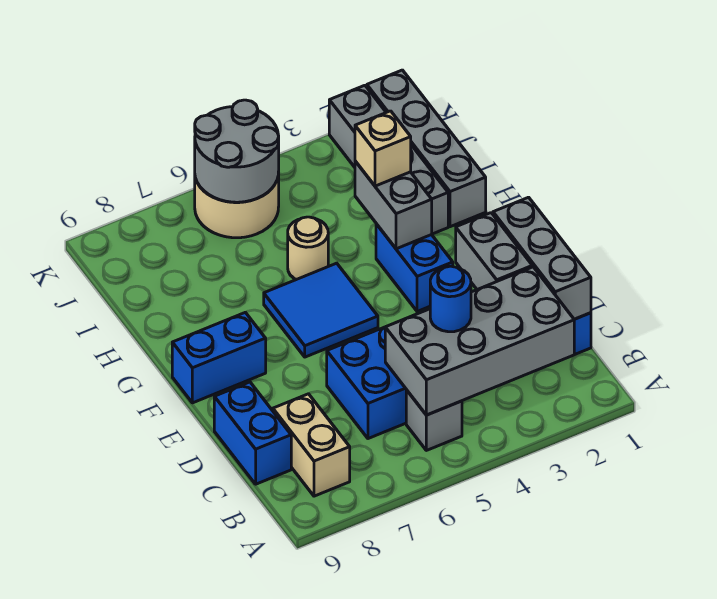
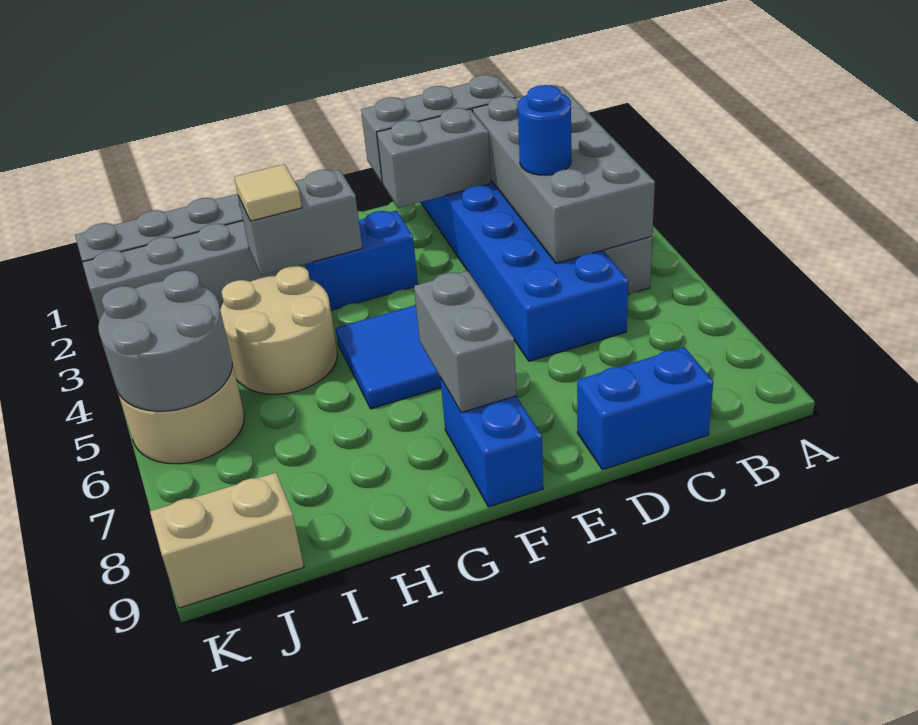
tan brick B8:C8 level 1 -> tan brick J9:K9 level 1
none -> grey brick F7:F8 level 2
tan brick H3 level 3 -> tan tile H3 level 3
tan round brick H5 level 1 -> tan round brick H4:I5 level 1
---*---
# What this task involves
Output all of the data word for word, excluding any pictures.

# Exercise solution
tan brick B8:C8 level 1 -> tan brick J9:K9 level 1
none -> grey brick F7:F8 level 2
tan brick H3 level 3 -> tan tile H3 level 3
tan round brick H5 level 1 -> tan round brick H4:I5 level 1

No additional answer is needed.